[Excerpts from a dataset]
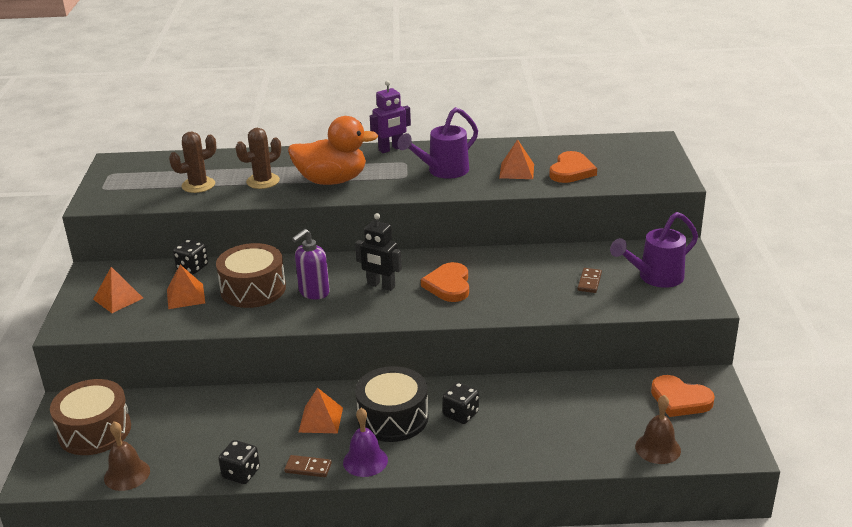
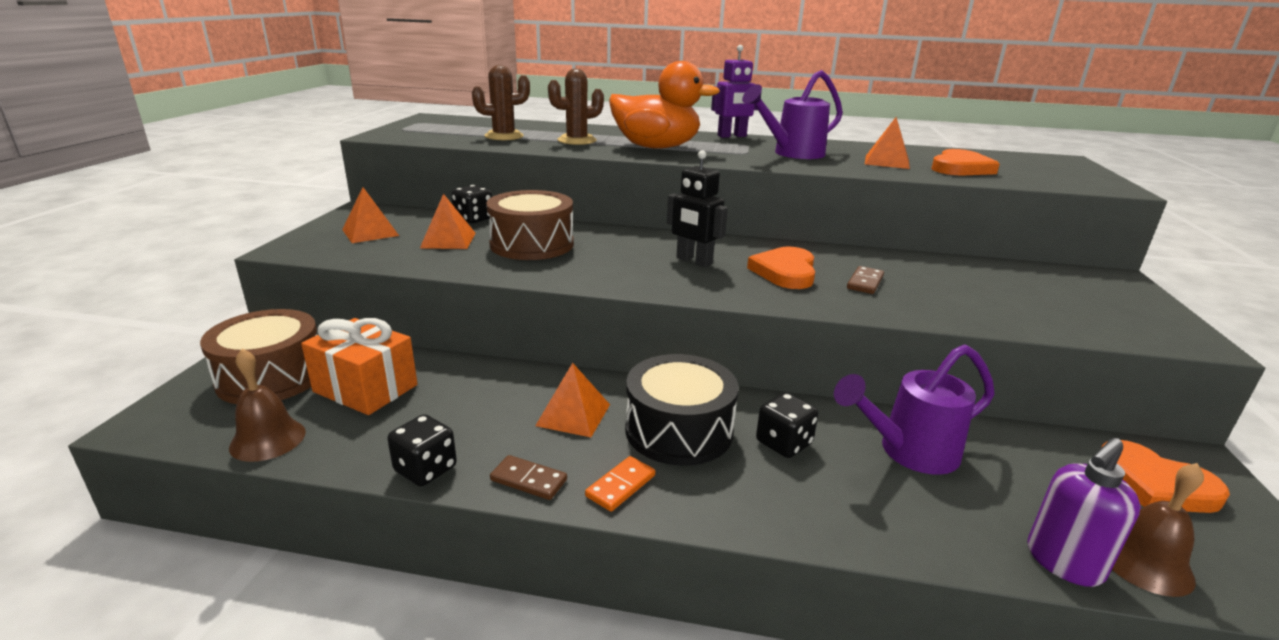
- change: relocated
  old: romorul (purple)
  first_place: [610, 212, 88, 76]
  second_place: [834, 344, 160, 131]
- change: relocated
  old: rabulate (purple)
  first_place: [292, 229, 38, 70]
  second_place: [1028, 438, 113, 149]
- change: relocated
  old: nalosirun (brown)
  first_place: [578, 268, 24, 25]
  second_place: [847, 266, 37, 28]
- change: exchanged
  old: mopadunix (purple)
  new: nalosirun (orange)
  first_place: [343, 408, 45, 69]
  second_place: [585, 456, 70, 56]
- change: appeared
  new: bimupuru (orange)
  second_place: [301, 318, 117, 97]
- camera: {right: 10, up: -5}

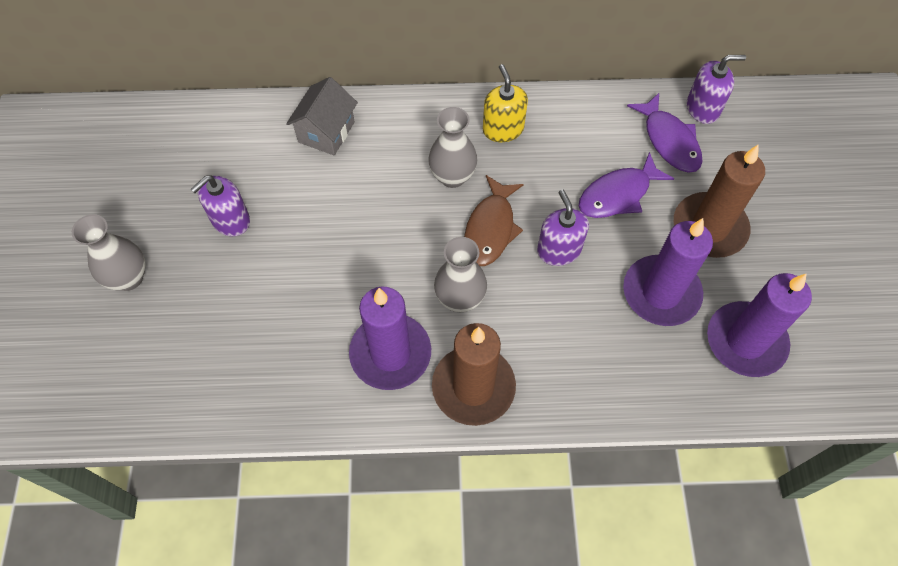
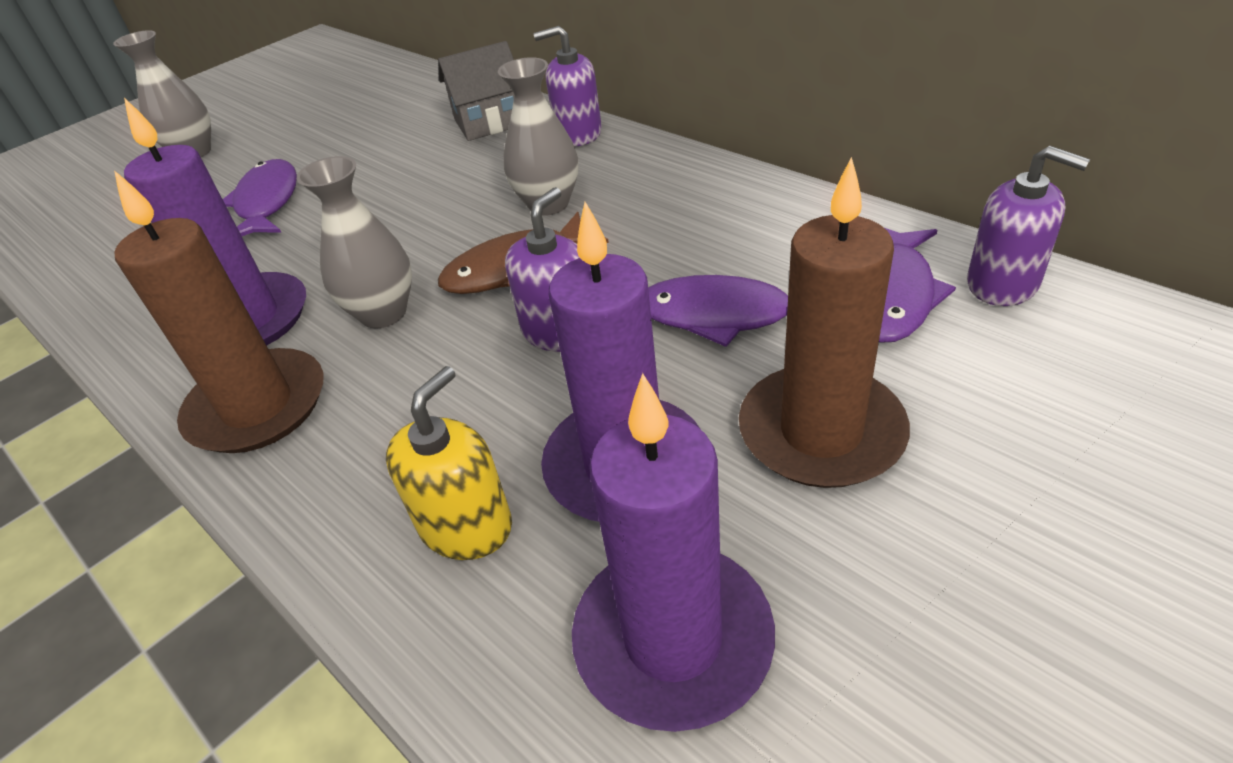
- change: relocated
  old: rabulate (yellow)
  first_place: [483, 64, 45, 78]
  second_place: [386, 366, 126, 194]
- change: relocated
  old: rabulate (purple)
  first_place: [191, 175, 59, 61]
  second_place: [534, 26, 68, 120]
- change: appeared
  new:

# PROBLEM TO WORK ON
Exclude all images and restate the records above word for word.

# EXERCISE OUTPUT
- change: relocated
  old: romorul (purple)
  first_place: [610, 212, 88, 76]
  second_place: [834, 344, 160, 131]
- change: relocated
  old: rabulate (purple)
  first_place: [292, 229, 38, 70]
  second_place: [1028, 438, 113, 149]
- change: relocated
  old: nalosirun (brown)
  first_place: [578, 268, 24, 25]
  second_place: [847, 266, 37, 28]
- change: exchanged
  old: mopadunix (purple)
  new: nalosirun (orange)
  first_place: [343, 408, 45, 69]
  second_place: [585, 456, 70, 56]
- change: appeared
  new: bimupuru (orange)
  second_place: [301, 318, 117, 97]
- camera: {right: 10, up: -5}

- change: relocated
  old: rabulate (yellow)
  first_place: [483, 64, 45, 78]
  second_place: [386, 366, 126, 194]
- change: relocated
  old: rabulate (purple)
  first_place: [191, 175, 59, 61]
  second_place: [534, 26, 68, 120]
- change: appeared
  new:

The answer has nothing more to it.